Work required:
The lines you return must be all those in the data that hold the string "minus".

Data:
────────────────────────────────────────

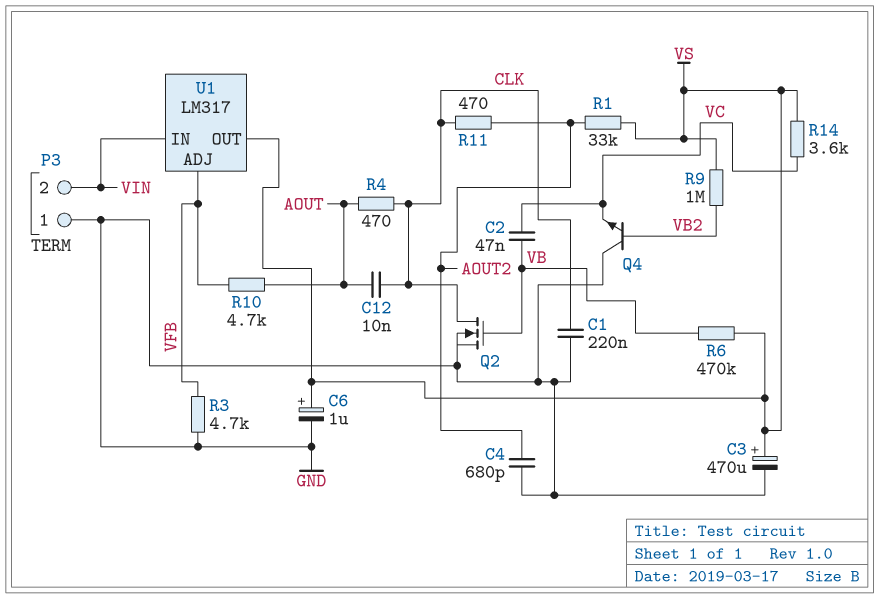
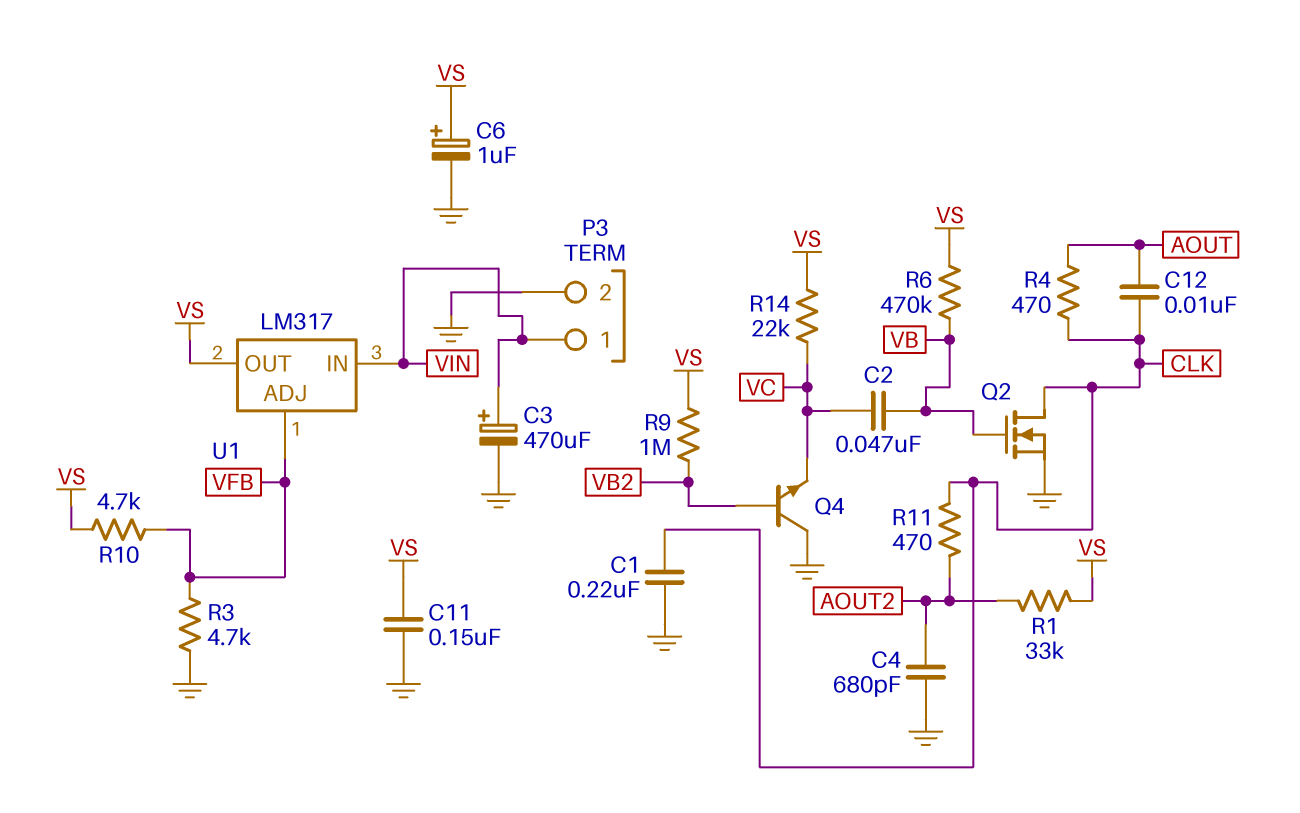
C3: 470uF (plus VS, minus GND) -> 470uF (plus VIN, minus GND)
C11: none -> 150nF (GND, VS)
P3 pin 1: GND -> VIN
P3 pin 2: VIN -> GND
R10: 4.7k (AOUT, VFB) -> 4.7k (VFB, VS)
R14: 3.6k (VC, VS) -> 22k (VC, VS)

────────────────────────────────────────

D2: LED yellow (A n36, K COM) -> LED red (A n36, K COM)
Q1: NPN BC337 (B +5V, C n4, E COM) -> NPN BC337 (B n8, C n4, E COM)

────────────────────────────────────────

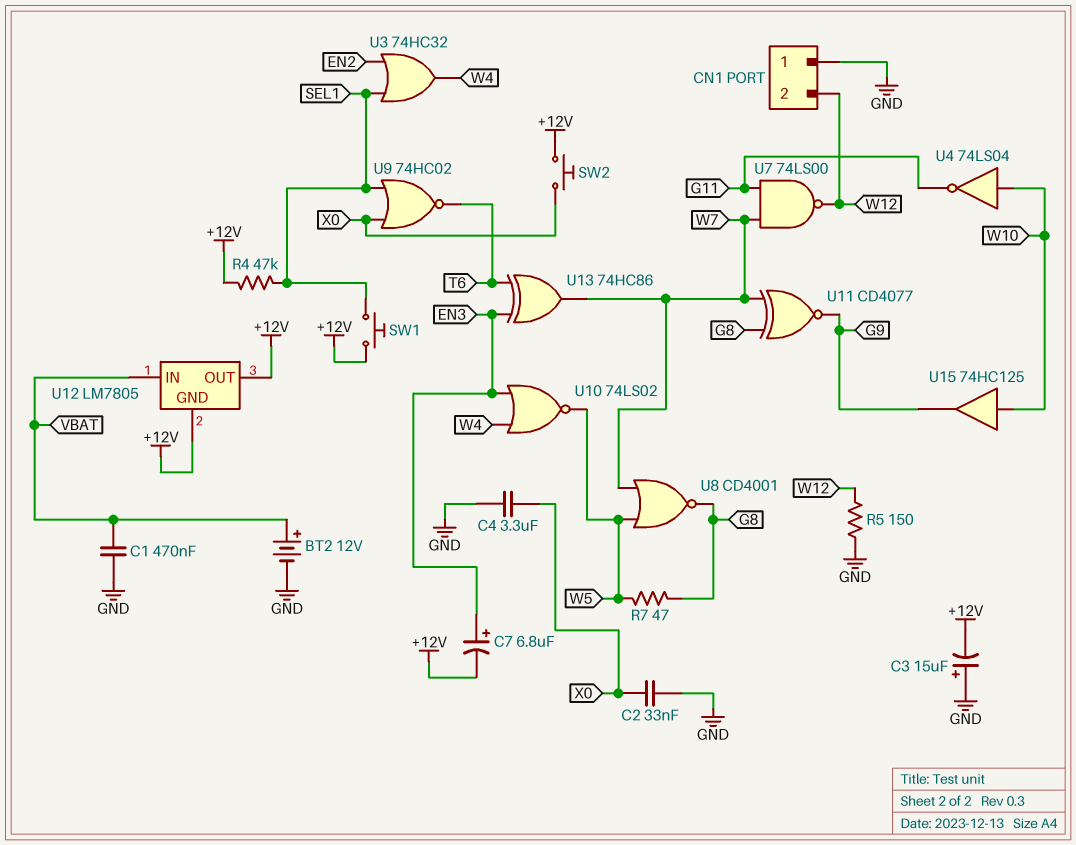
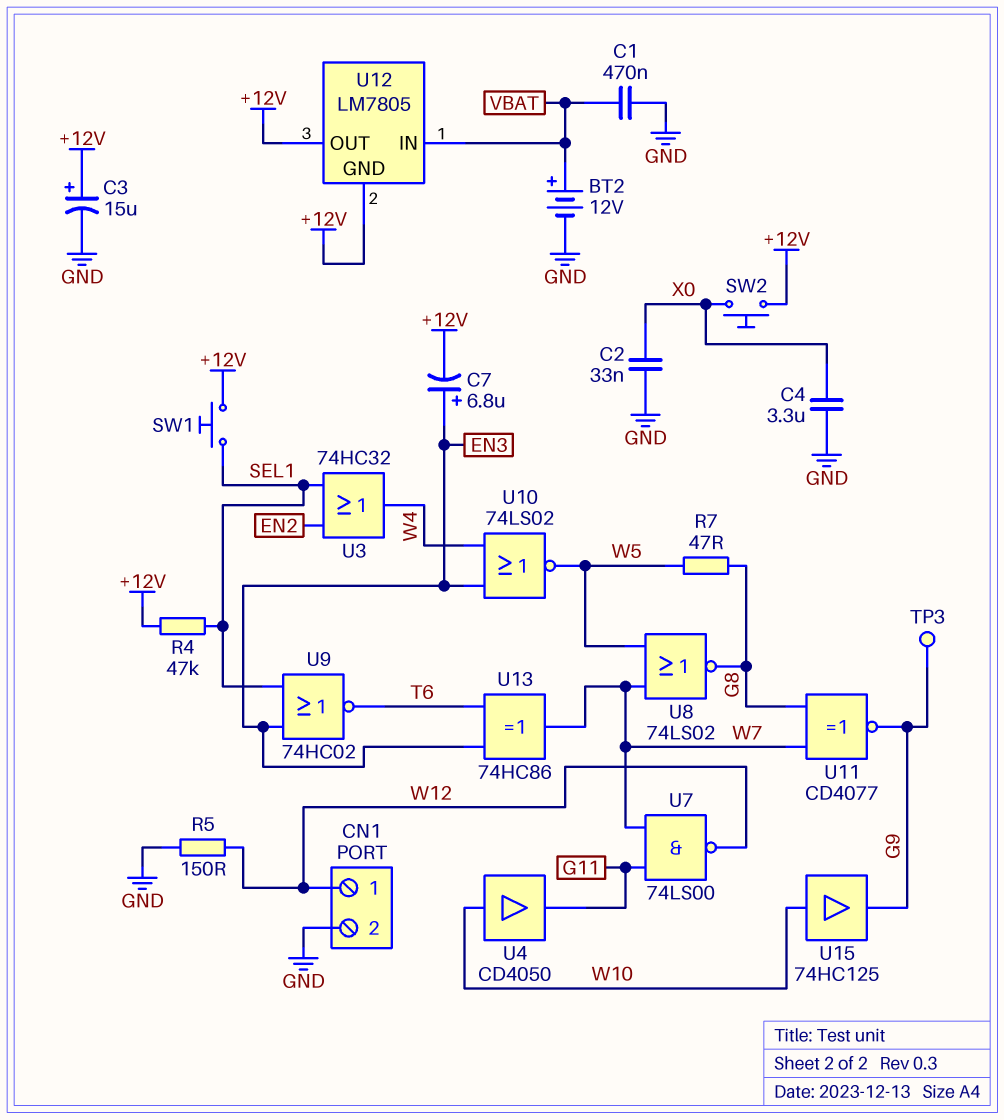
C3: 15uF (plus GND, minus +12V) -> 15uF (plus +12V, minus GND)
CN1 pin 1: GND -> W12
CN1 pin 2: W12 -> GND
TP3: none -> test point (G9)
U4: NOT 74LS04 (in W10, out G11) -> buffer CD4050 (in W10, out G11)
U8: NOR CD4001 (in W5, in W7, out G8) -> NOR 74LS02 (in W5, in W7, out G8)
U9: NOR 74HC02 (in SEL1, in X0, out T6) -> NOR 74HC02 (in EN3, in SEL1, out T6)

────────────────────────────────────────

Result of this task:
C3: 470uF (plus VS, minus GND) -> 470uF (plus VIN, minus GND)
C3: 15uF (plus GND, minus +12V) -> 15uF (plus +12V, minus GND)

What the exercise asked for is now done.